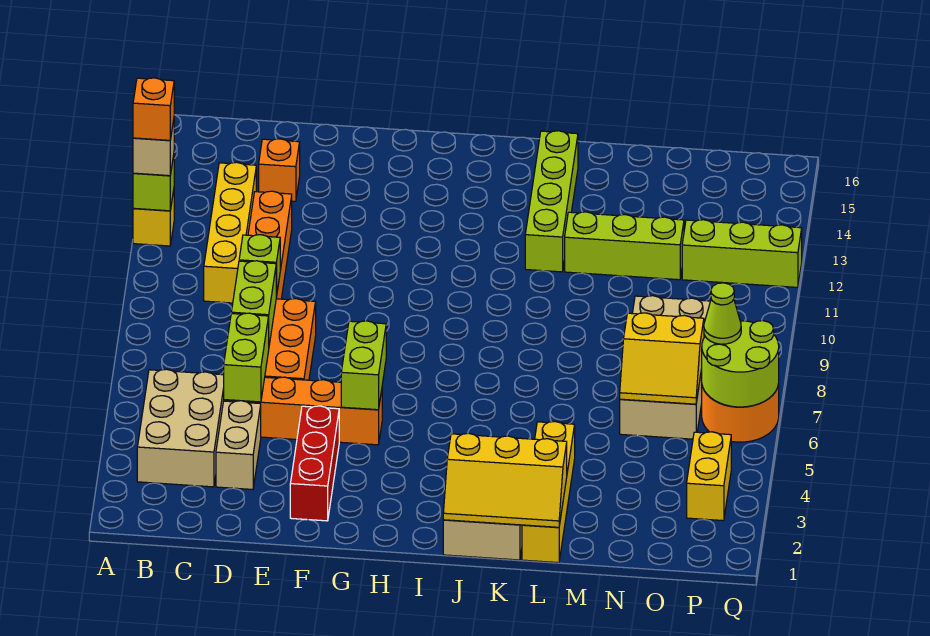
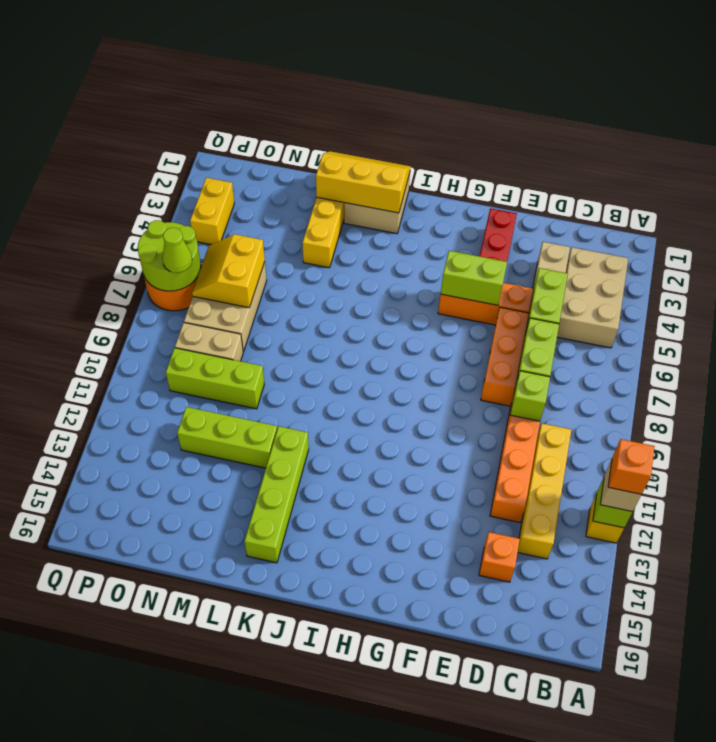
lime brick G5:G6 level 2 -> lime brick F5:G5 level 2
yellow slope N6:O7 level 2 top 7 -> yellow slope N6:O7 level 2 top N
lime brick O12:Q12 level 1 -> lime brick M10:O10 level 1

* **TASK DETAILS**: The response should consist only of the lines from the one containing "yellow slope N6:O7 level 2 top 7" to the end of the material above, both included.

* **TASK OUTPUT**:
yellow slope N6:O7 level 2 top 7 -> yellow slope N6:O7 level 2 top N
lime brick O12:Q12 level 1 -> lime brick M10:O10 level 1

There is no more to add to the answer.